Content starts

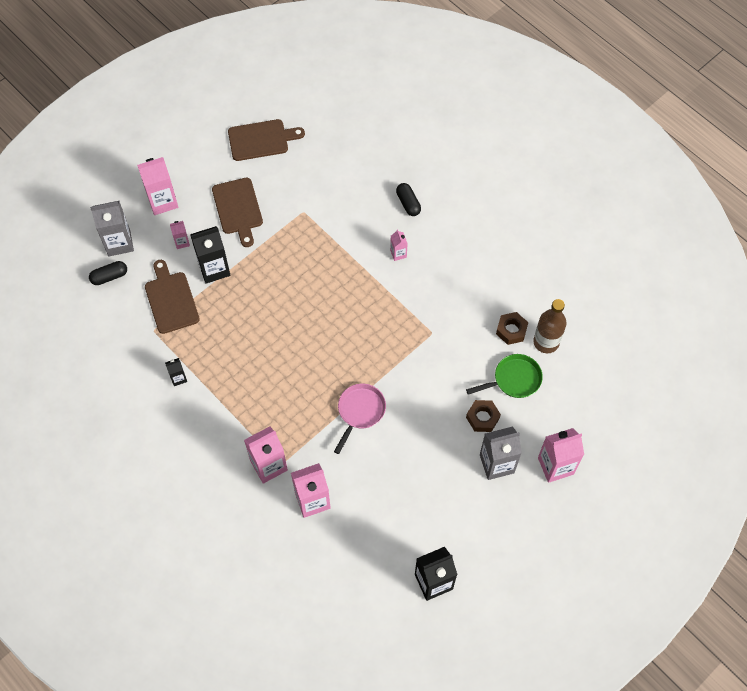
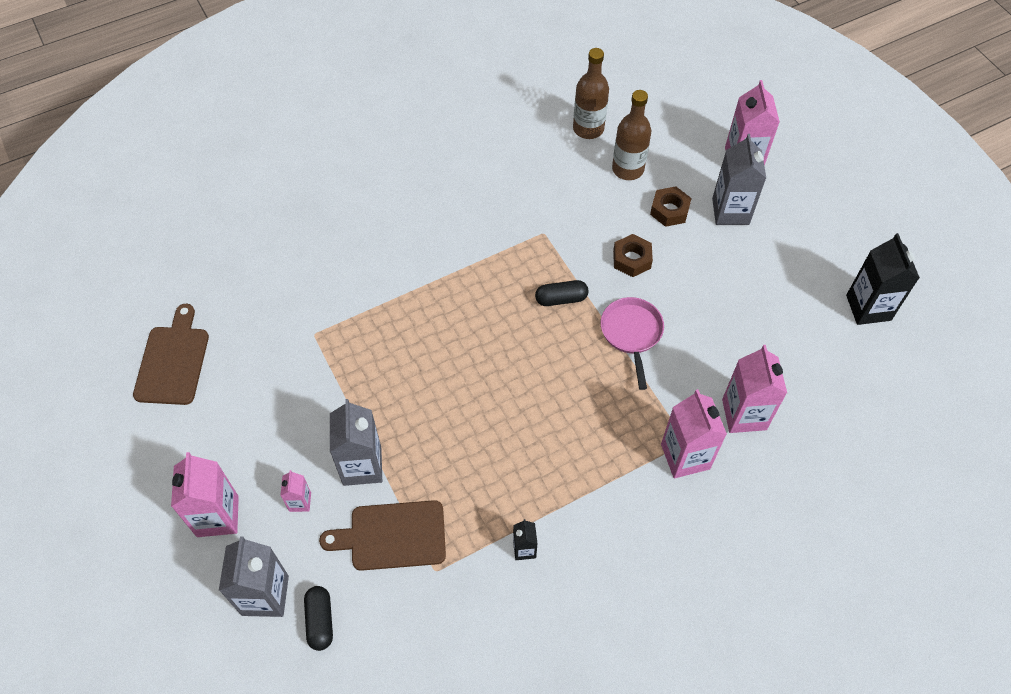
camera: 75 degrees left, 5 degrees down
(214, 269) = (362, 466): black carton -> grey carton
(238, 209) = (275, 414): brown cutting board -> none
(360, 411) = (631, 333): pink pan -> pink pan turned 45 degrees clockwise
(398, 253) = (420, 242): pink carton -> none
(408, 203) = (351, 214): black capsule -> black capsule (561, 299)
(511, 330) = (563, 156): brown nut -> brown nut (631, 259)
(514, 379) = (628, 169): green pan -> brown bottle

Content ends

→ PROBLEM DESCRIPTION:
With the pictures removed, the entries above should be transcribed exactly.

→ SOLUTION FOR THIS PROBLEM:
camera: 75 degrees left, 5 degrees down
(214, 269) = (362, 466): black carton -> grey carton
(238, 209) = (275, 414): brown cutting board -> none
(360, 411) = (631, 333): pink pan -> pink pan turned 45 degrees clockwise
(398, 253) = (420, 242): pink carton -> none
(408, 203) = (351, 214): black capsule -> black capsule (561, 299)
(511, 330) = (563, 156): brown nut -> brown nut (631, 259)
(514, 379) = (628, 169): green pan -> brown bottle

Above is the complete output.